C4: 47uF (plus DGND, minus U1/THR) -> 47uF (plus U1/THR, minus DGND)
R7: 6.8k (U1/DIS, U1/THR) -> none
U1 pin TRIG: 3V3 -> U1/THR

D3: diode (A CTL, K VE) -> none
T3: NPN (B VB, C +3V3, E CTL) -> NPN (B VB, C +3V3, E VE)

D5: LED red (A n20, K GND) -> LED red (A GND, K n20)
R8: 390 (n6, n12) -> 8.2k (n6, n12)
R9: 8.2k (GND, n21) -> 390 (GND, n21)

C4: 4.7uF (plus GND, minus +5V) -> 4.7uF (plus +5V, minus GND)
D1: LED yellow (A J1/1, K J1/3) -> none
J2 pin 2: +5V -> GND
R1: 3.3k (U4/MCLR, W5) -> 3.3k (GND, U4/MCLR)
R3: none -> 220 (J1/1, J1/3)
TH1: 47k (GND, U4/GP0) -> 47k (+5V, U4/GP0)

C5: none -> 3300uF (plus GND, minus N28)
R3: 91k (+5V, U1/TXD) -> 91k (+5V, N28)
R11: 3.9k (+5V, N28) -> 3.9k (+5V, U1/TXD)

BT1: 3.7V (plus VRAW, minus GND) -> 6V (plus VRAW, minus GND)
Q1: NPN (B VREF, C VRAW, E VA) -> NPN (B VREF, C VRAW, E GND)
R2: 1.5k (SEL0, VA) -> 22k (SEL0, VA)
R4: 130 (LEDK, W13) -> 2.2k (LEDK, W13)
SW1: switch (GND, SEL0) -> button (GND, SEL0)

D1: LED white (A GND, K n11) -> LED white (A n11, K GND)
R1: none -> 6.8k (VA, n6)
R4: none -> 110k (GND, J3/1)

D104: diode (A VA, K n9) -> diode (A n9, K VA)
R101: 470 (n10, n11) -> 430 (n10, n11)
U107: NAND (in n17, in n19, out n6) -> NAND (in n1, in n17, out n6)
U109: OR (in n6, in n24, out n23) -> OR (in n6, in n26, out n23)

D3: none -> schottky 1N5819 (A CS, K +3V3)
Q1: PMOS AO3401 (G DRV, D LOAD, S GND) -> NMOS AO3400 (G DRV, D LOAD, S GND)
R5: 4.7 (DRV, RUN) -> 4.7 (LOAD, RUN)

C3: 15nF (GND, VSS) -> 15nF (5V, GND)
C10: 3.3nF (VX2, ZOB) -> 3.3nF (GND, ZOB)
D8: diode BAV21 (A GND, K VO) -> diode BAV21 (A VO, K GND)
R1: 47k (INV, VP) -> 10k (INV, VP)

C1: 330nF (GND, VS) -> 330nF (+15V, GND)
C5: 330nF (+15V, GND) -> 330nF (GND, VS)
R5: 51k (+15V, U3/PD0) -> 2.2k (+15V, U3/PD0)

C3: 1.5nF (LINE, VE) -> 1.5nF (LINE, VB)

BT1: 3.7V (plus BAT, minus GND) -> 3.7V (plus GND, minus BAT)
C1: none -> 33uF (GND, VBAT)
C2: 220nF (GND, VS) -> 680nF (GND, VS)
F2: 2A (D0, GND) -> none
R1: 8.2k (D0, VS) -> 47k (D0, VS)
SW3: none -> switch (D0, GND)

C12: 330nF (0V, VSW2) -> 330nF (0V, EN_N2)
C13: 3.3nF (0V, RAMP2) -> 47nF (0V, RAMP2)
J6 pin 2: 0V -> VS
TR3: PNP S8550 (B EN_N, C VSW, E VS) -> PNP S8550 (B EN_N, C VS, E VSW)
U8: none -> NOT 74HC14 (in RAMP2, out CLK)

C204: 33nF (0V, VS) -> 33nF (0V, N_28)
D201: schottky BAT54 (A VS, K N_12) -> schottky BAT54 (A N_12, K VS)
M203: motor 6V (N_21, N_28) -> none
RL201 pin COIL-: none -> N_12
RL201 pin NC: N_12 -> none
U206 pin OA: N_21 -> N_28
--
Could you reproduce all of the material above, exactly as it reads?

* [Task response]:
C4: 47uF (plus DGND, minus U1/THR) -> 47uF (plus U1/THR, minus DGND)
R7: 6.8k (U1/DIS, U1/THR) -> none
U1 pin TRIG: 3V3 -> U1/THR

D3: diode (A CTL, K VE) -> none
T3: NPN (B VB, C +3V3, E CTL) -> NPN (B VB, C +3V3, E VE)

D5: LED red (A n20, K GND) -> LED red (A GND, K n20)
R8: 390 (n6, n12) -> 8.2k (n6, n12)
R9: 8.2k (GND, n21) -> 390 (GND, n21)

C4: 4.7uF (plus GND, minus +5V) -> 4.7uF (plus +5V, minus GND)
D1: LED yellow (A J1/1, K J1/3) -> none
J2 pin 2: +5V -> GND
R1: 3.3k (U4/MCLR, W5) -> 3.3k (GND, U4/MCLR)
R3: none -> 220 (J1/1, J1/3)
TH1: 47k (GND, U4/GP0) -> 47k (+5V, U4/GP0)

C5: none -> 3300uF (plus GND, minus N28)
R3: 91k (+5V, U1/TXD) -> 91k (+5V, N28)
R11: 3.9k (+5V, N28) -> 3.9k (+5V, U1/TXD)

BT1: 3.7V (plus VRAW, minus GND) -> 6V (plus VRAW, minus GND)
Q1: NPN (B VREF, C VRAW, E VA) -> NPN (B VREF, C VRAW, E GND)
R2: 1.5k (SEL0, VA) -> 22k (SEL0, VA)
R4: 130 (LEDK, W13) -> 2.2k (LEDK, W13)
SW1: switch (GND, SEL0) -> button (GND, SEL0)

D1: LED white (A GND, K n11) -> LED white (A n11, K GND)
R1: none -> 6.8k (VA, n6)
R4: none -> 110k (GND, J3/1)

D104: diode (A VA, K n9) -> diode (A n9, K VA)
R101: 470 (n10, n11) -> 430 (n10, n11)
U107: NAND (in n17, in n19, out n6) -> NAND (in n1, in n17, out n6)
U109: OR (in n6, in n24, out n23) -> OR (in n6, in n26, out n23)

D3: none -> schottky 1N5819 (A CS, K +3V3)
Q1: PMOS AO3401 (G DRV, D LOAD, S GND) -> NMOS AO3400 (G DRV, D LOAD, S GND)
R5: 4.7 (DRV, RUN) -> 4.7 (LOAD, RUN)

C3: 15nF (GND, VSS) -> 15nF (5V, GND)
C10: 3.3nF (VX2, ZOB) -> 3.3nF (GND, ZOB)
D8: diode BAV21 (A GND, K VO) -> diode BAV21 (A VO, K GND)
R1: 47k (INV, VP) -> 10k (INV, VP)

C1: 330nF (GND, VS) -> 330nF (+15V, GND)
C5: 330nF (+15V, GND) -> 330nF (GND, VS)
R5: 51k (+15V, U3/PD0) -> 2.2k (+15V, U3/PD0)

C3: 1.5nF (LINE, VE) -> 1.5nF (LINE, VB)

BT1: 3.7V (plus BAT, minus GND) -> 3.7V (plus GND, minus BAT)
C1: none -> 33uF (GND, VBAT)
C2: 220nF (GND, VS) -> 680nF (GND, VS)
F2: 2A (D0, GND) -> none
R1: 8.2k (D0, VS) -> 47k (D0, VS)
SW3: none -> switch (D0, GND)

C12: 330nF (0V, VSW2) -> 330nF (0V, EN_N2)
C13: 3.3nF (0V, RAMP2) -> 47nF (0V, RAMP2)
J6 pin 2: 0V -> VS
TR3: PNP S8550 (B EN_N, C VSW, E VS) -> PNP S8550 (B EN_N, C VS, E VSW)
U8: none -> NOT 74HC14 (in RAMP2, out CLK)

C204: 33nF (0V, VS) -> 33nF (0V, N_28)
D201: schottky BAT54 (A VS, K N_12) -> schottky BAT54 (A N_12, K VS)
M203: motor 6V (N_21, N_28) -> none
RL201 pin COIL-: none -> N_12
RL201 pin NC: N_12 -> none
U206 pin OA: N_21 -> N_28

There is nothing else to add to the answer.